• What you should do:
Give back all of the data exactly, with every picture omitted.

• Data block:
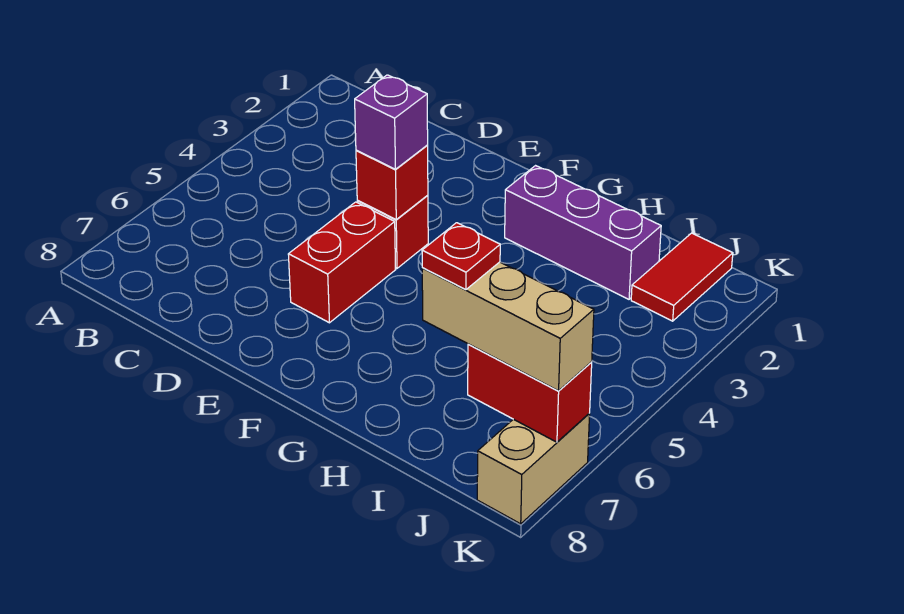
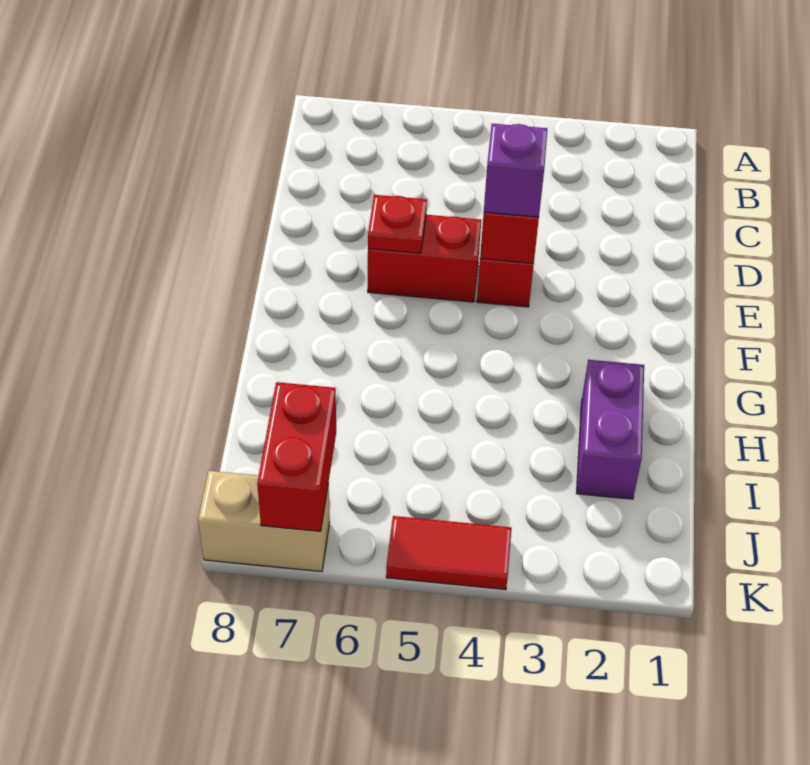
purple brick G2:I2 level 1 -> purple brick H2:I2 level 1
tan brick I7:K7 level 3 -> none
red plate I7 level 4 -> red plate E6 level 2
red tile J1:J2 level 1 -> red tile K4:K5 level 1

• Task solution:
purple brick G2:I2 level 1 -> purple brick H2:I2 level 1
tan brick I7:K7 level 3 -> none
red plate I7 level 4 -> red plate E6 level 2
red tile J1:J2 level 1 -> red tile K4:K5 level 1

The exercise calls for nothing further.